** Before-and-after scene images **
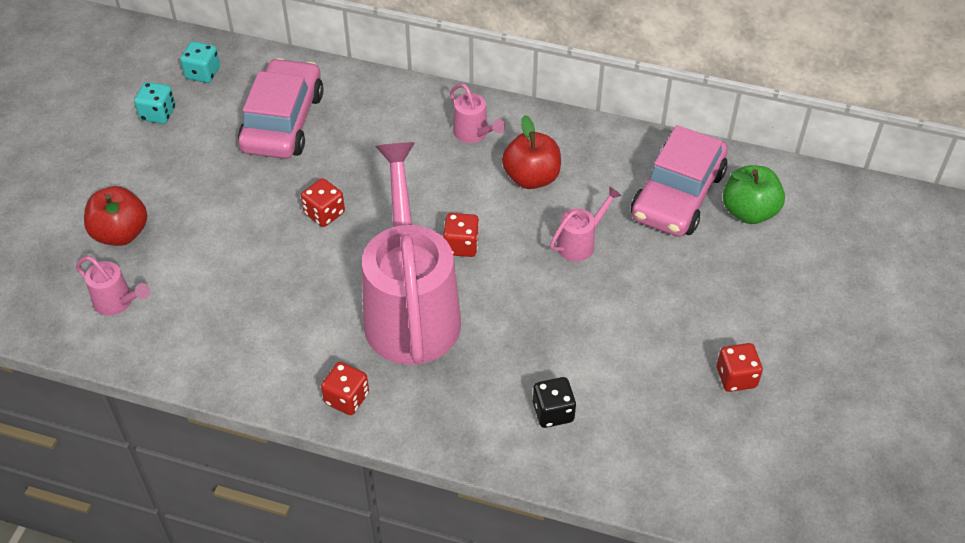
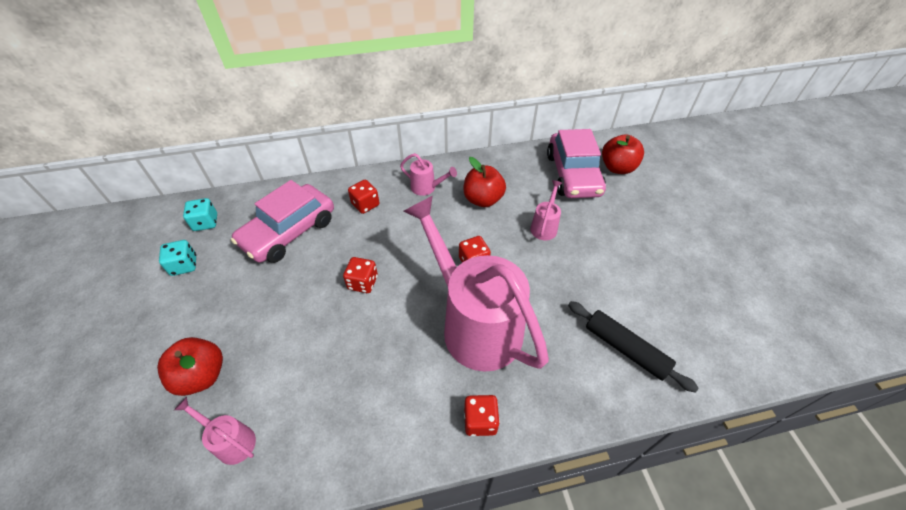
camera: 30 degrees left, 0 degrees up
pink watering can [76,256,150,316] -> pink watering can turned 150 degrees counterclockwise [174,397,256,465]
pink car [238,58,323,159] -> pink car turned 120 degrees counterclockwise [231,180,334,263]
black dice [533,377,576,428] -> black rolling pin [568,301,699,393]
red dice [717,343,763,392] -> red dice moved to [348,180,379,214]
green apple [723,165,785,224] -> red apple [602,134,644,174]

** What is expected **
The lines beginning with the one that holds "pink car [238,58,323,159]" and ending with the last line of the data above are to be reproduced exactly, and nothing else.

** Final answer **
pink car [238,58,323,159] -> pink car turned 120 degrees counterclockwise [231,180,334,263]
black dice [533,377,576,428] -> black rolling pin [568,301,699,393]
red dice [717,343,763,392] -> red dice moved to [348,180,379,214]
green apple [723,165,785,224] -> red apple [602,134,644,174]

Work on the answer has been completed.